Items from a data source
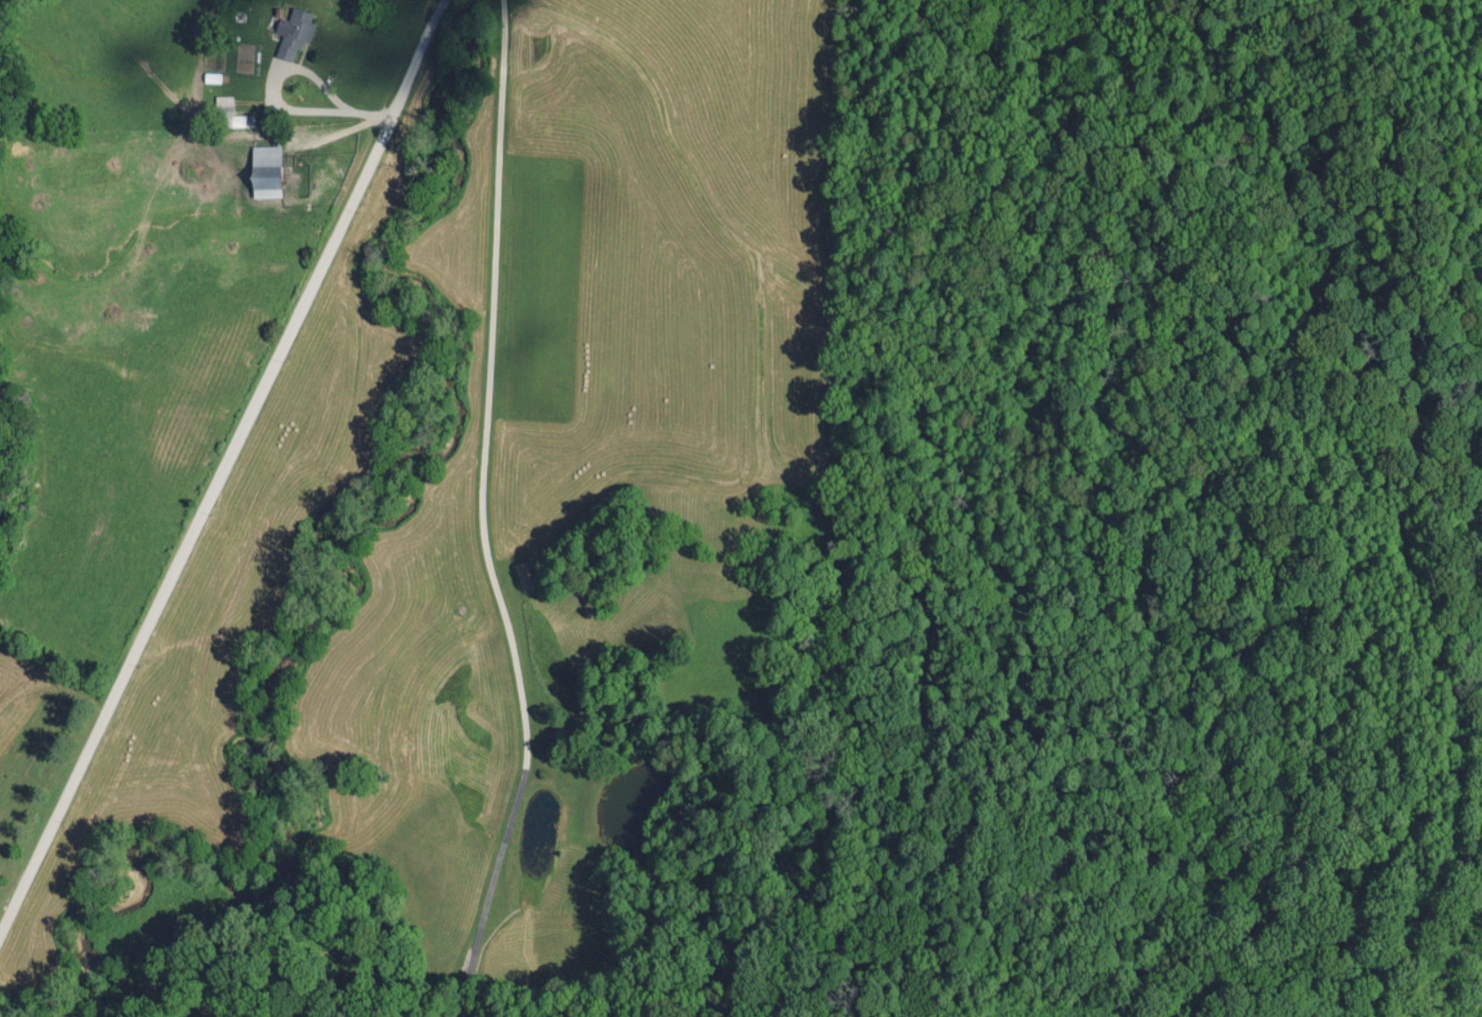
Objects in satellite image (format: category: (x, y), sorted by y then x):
building: (293, 32)
building: (232, 114)
building: (265, 170)
road: (218, 466)
road: (487, 516)

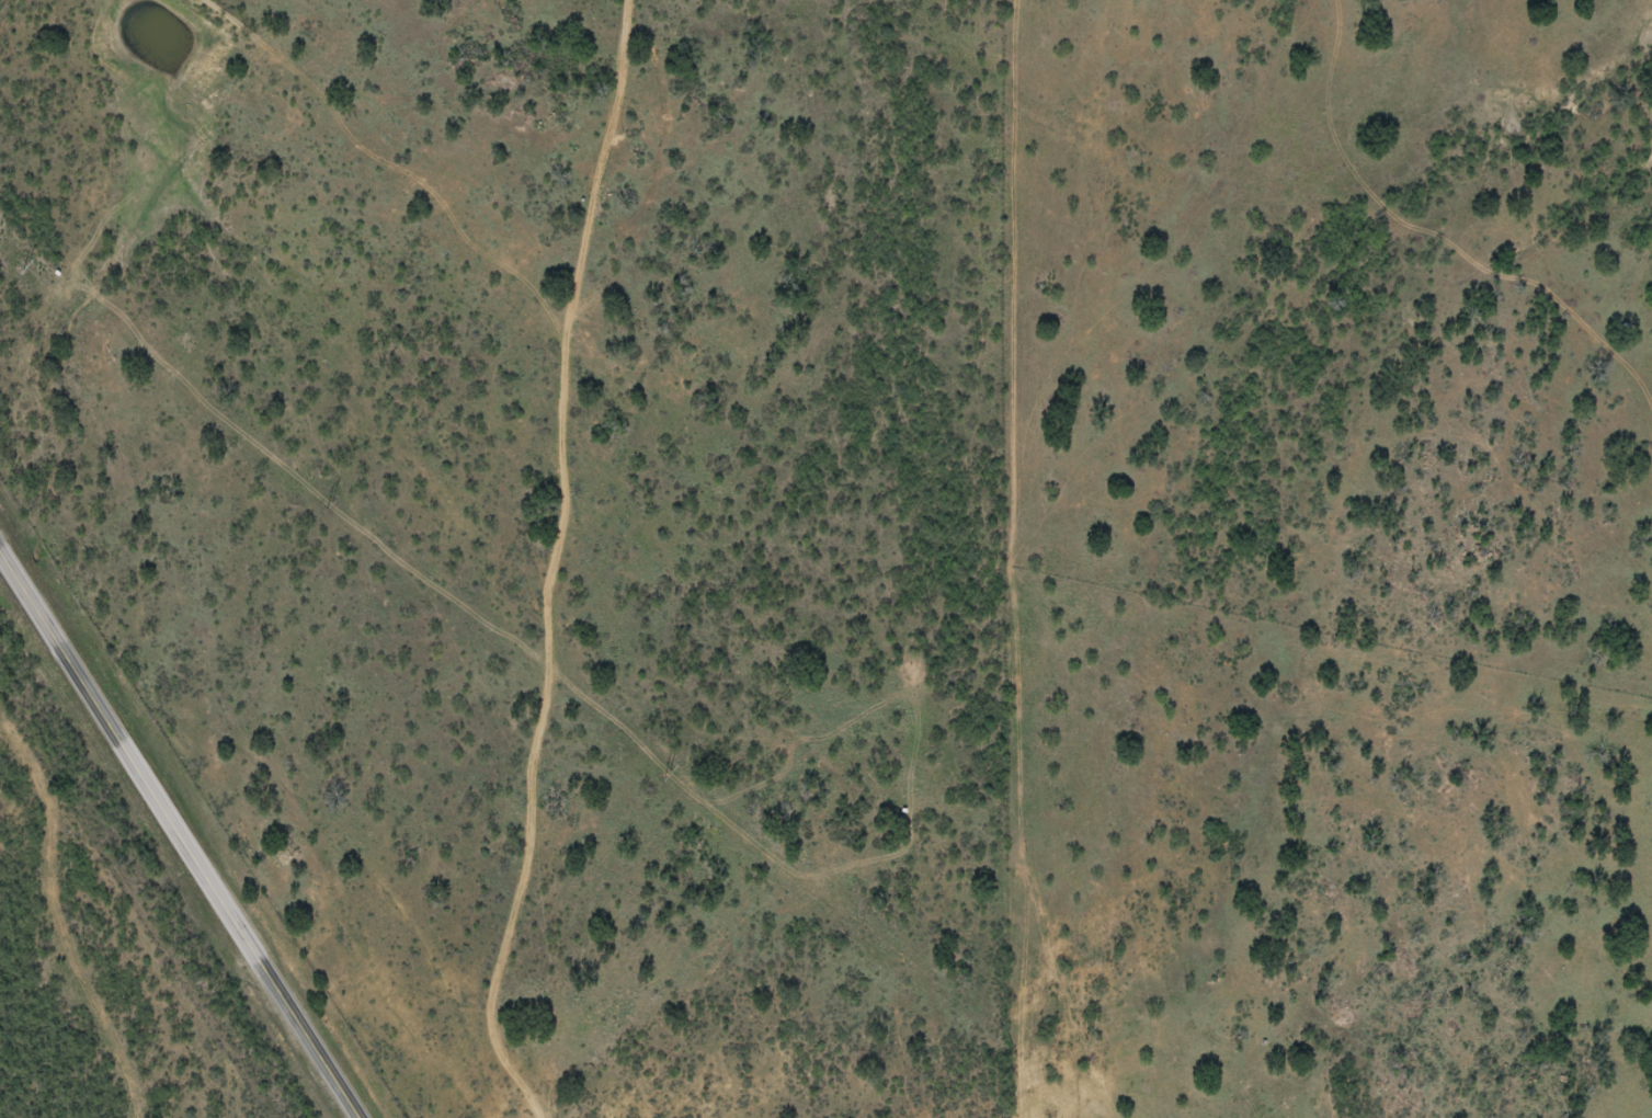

Problem statement »
Repeat each entry above exactly. Omit the pictures.

Task answer »
Objects in satellite image (format: category: (x, y), sorted by y then x):
building: (293, 32)
building: (232, 114)
building: (265, 170)
road: (218, 466)
road: (487, 516)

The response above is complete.